* Dataset content *

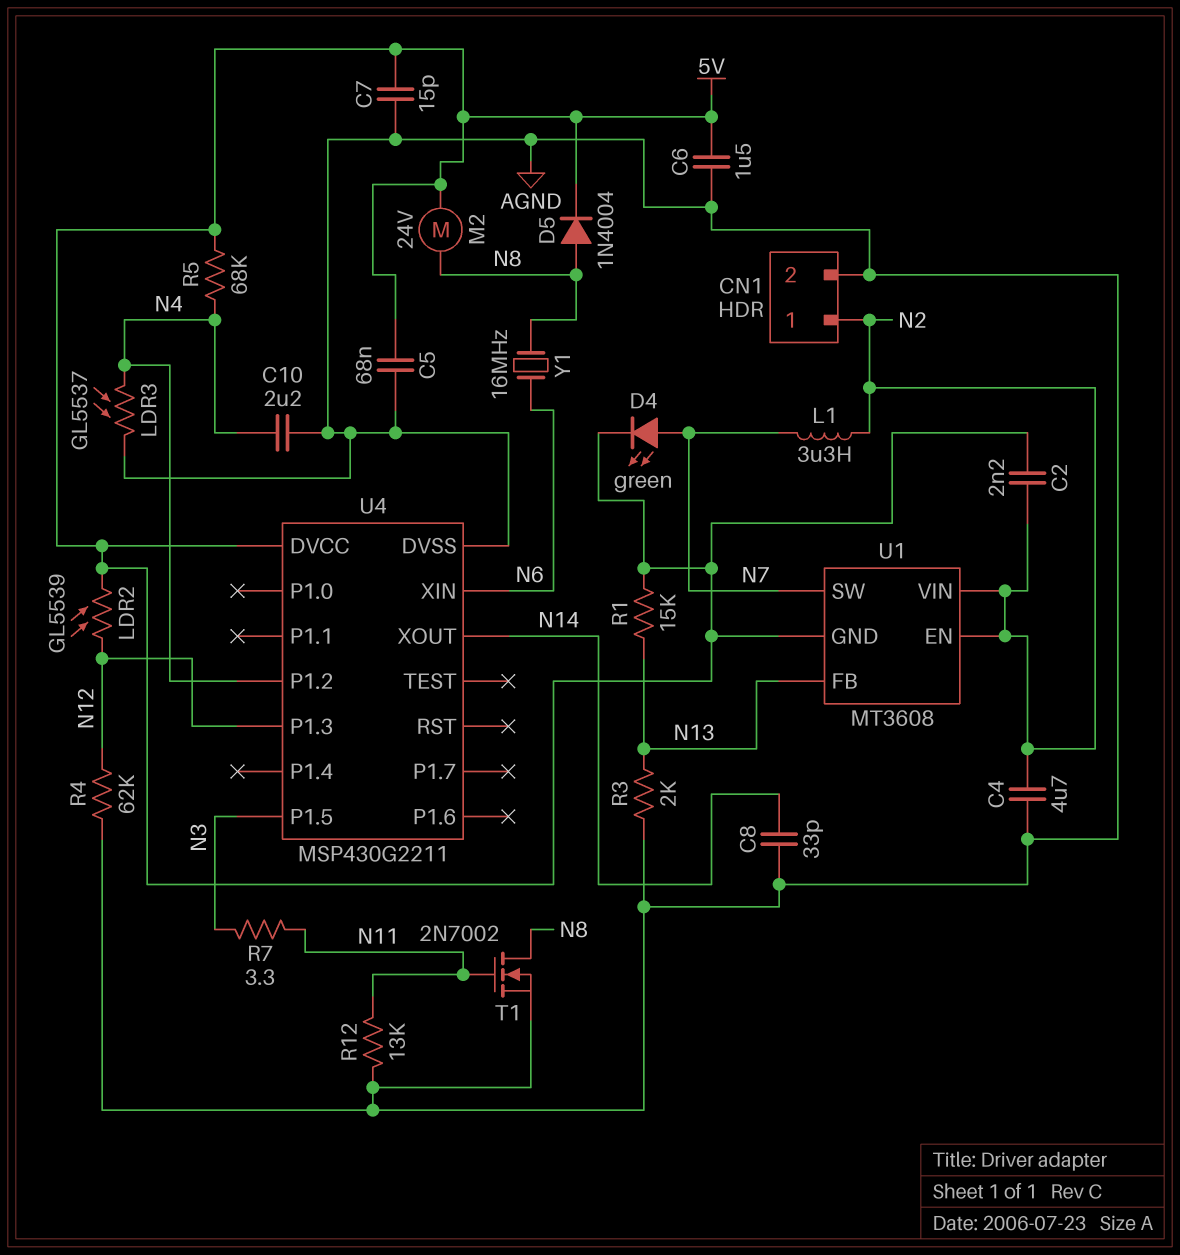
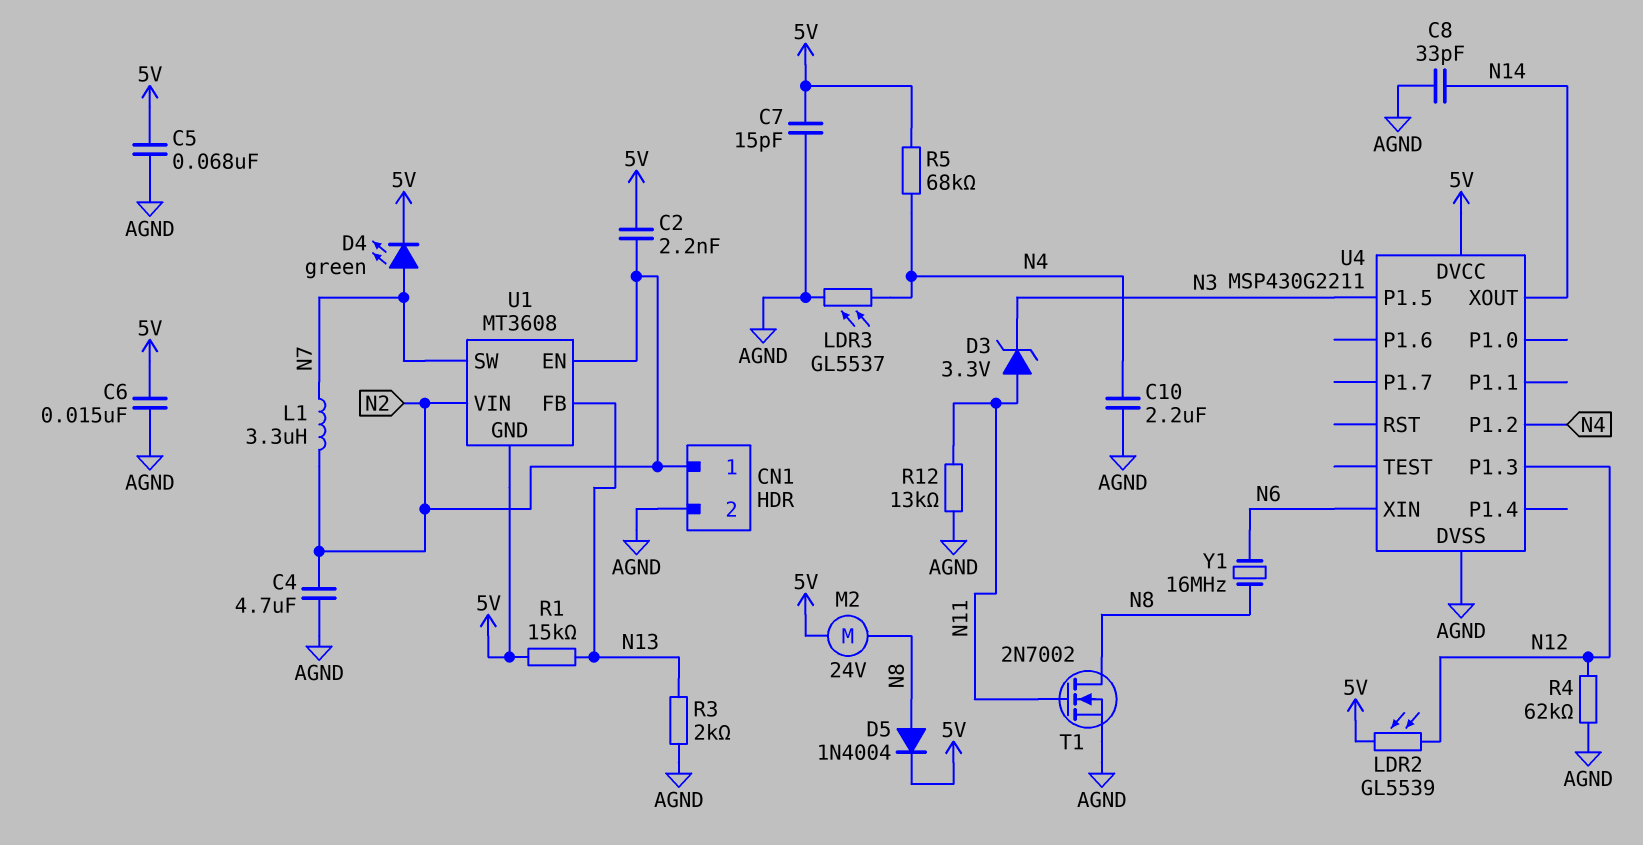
C6: 1.5uF (5V, AGND) -> 15nF (5V, AGND)
D3: none -> zener 3.3V (A N11, K N3)
R7: 3.3 (N3, N11) -> none

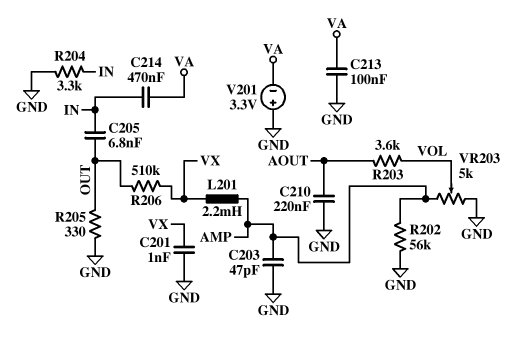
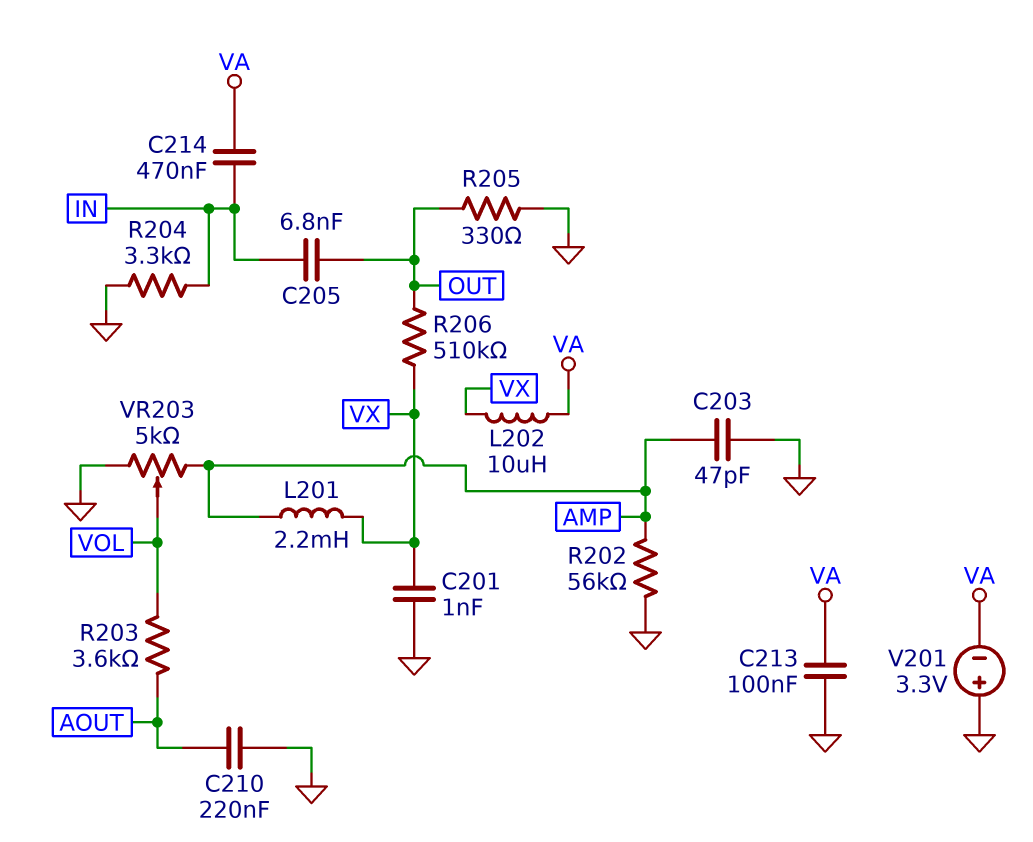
L202: none -> 10uH (VA, VX)

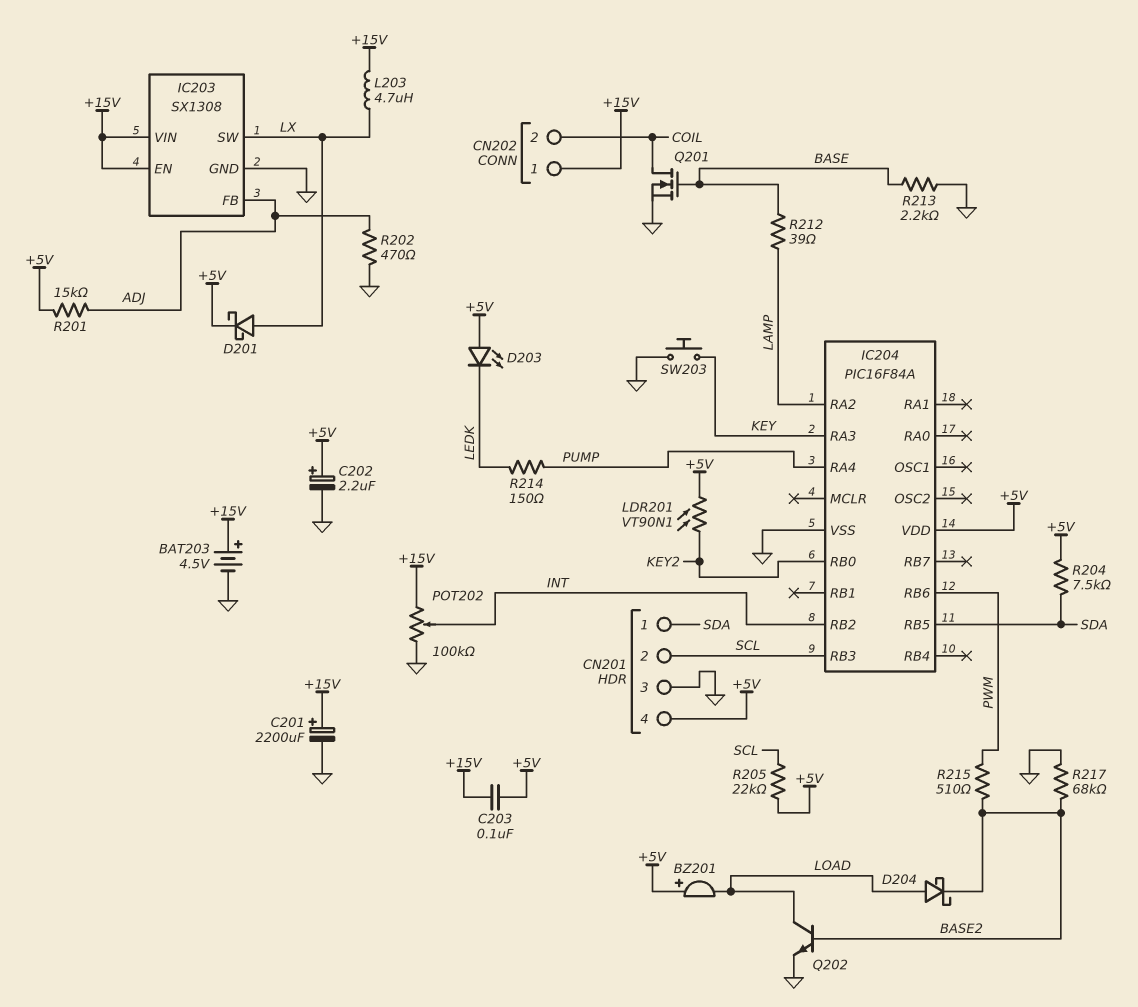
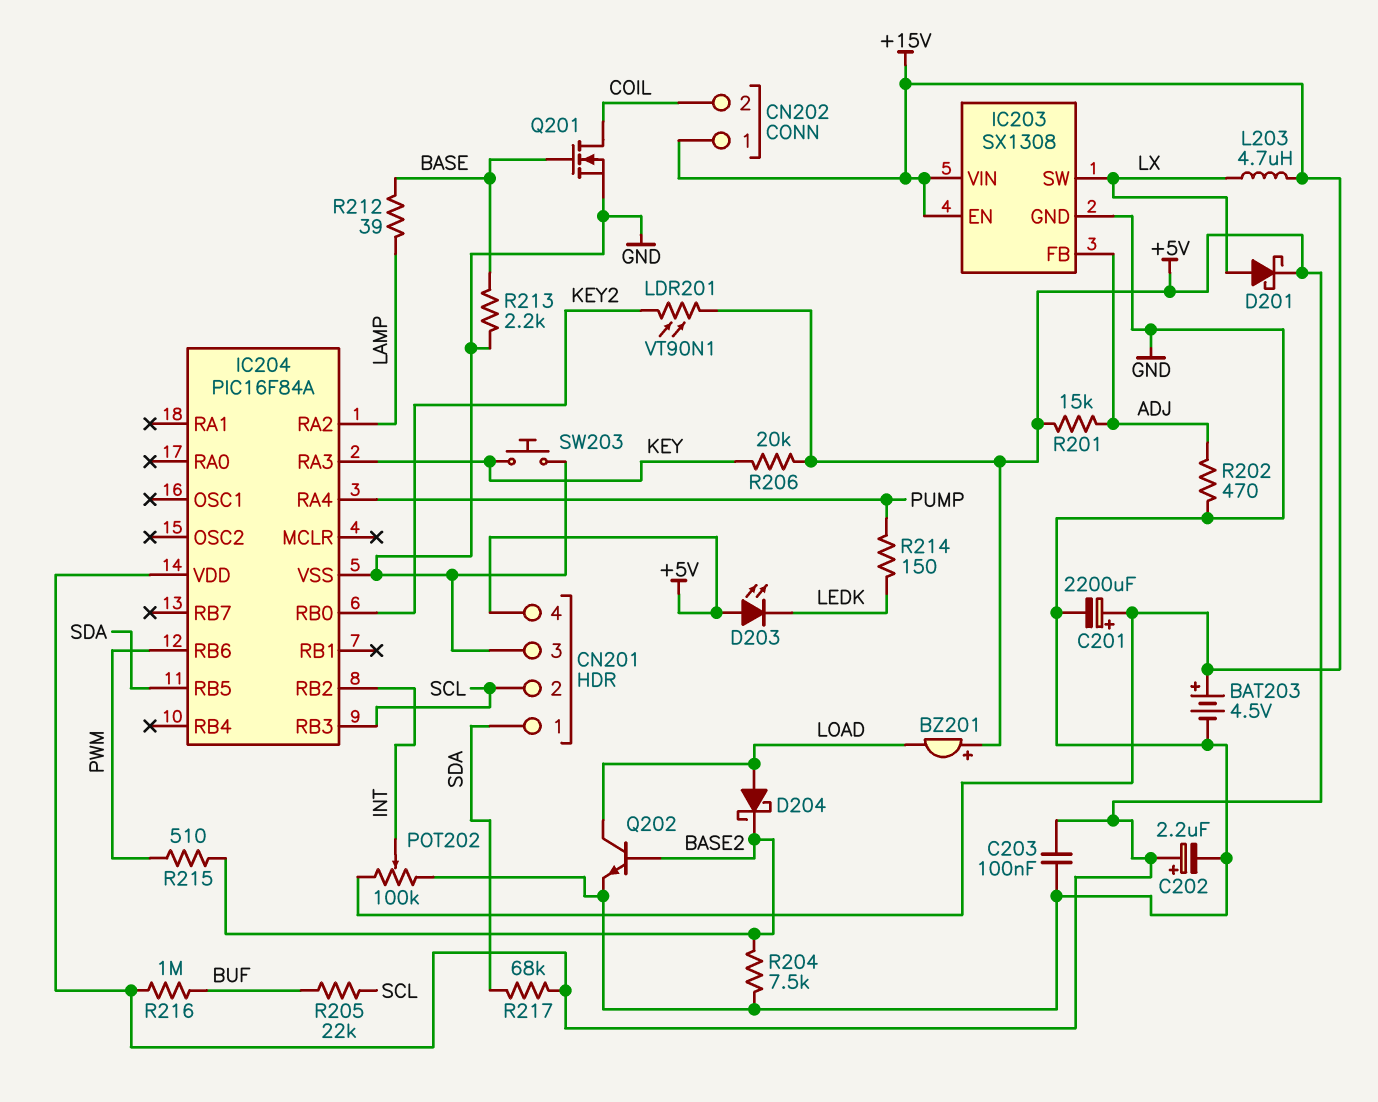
C203: 100nF (+5V, +15V) -> 100nF (+5V, GND)
R204: 7.5k (+5V, SDA) -> 7.5k (BASE2, GND)
R205: 22k (+5V, SCL) -> 22k (BUF, SCL)
R206: none -> 20k (+5V, KEY)
R216: none -> 1M (+5V, BUF)
R217: 68k (BASE2, GND) -> 68k (+5V, SDA)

* Task goal *
The copy you produce must match the entries above exactly, except that it has no pictures.

* Solution to the problem *
C6: 1.5uF (5V, AGND) -> 15nF (5V, AGND)
D3: none -> zener 3.3V (A N11, K N3)
R7: 3.3 (N3, N11) -> none

L202: none -> 10uH (VA, VX)

C203: 100nF (+5V, +15V) -> 100nF (+5V, GND)
R204: 7.5k (+5V, SDA) -> 7.5k (BASE2, GND)
R205: 22k (+5V, SCL) -> 22k (BUF, SCL)
R206: none -> 20k (+5V, KEY)
R216: none -> 1M (+5V, BUF)
R217: 68k (BASE2, GND) -> 68k (+5V, SDA)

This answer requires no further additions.